======== SUPPLIED ENTRIES

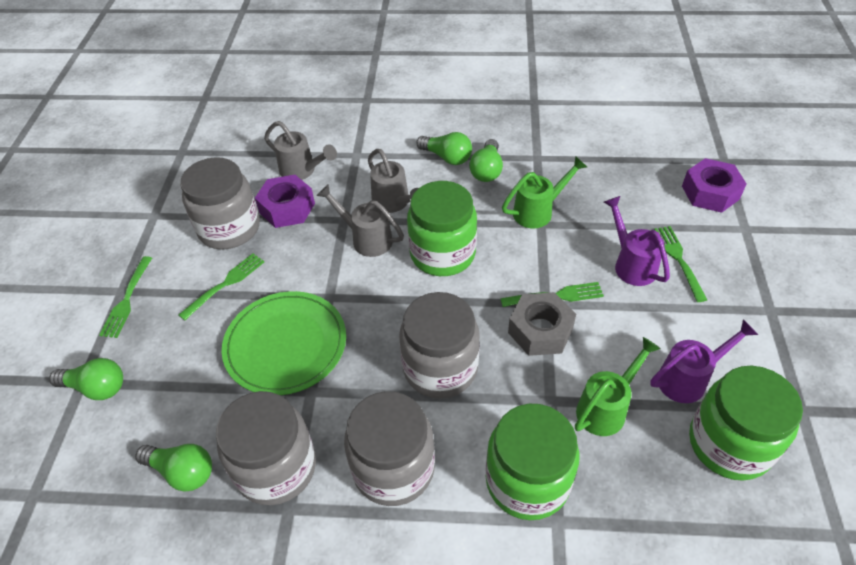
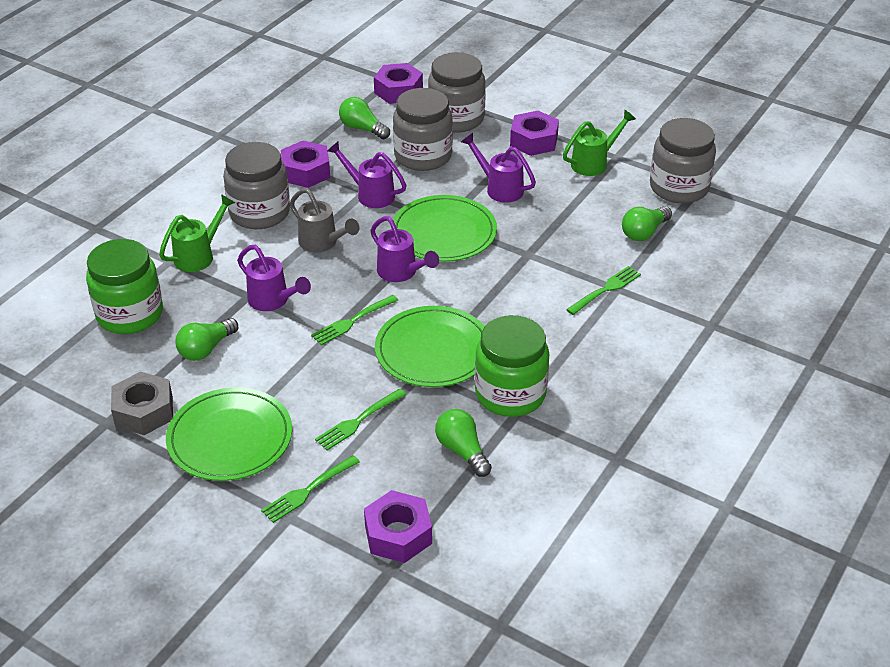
green jar: 3 -> 2
green plate: 1 -> 3
grey watering can: 3 -> 1
purple nut: 2 -> 4
purple watering can: 2 -> 4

================

If a line above contains the word "purple", list it.

purple nut: 2 -> 4
purple watering can: 2 -> 4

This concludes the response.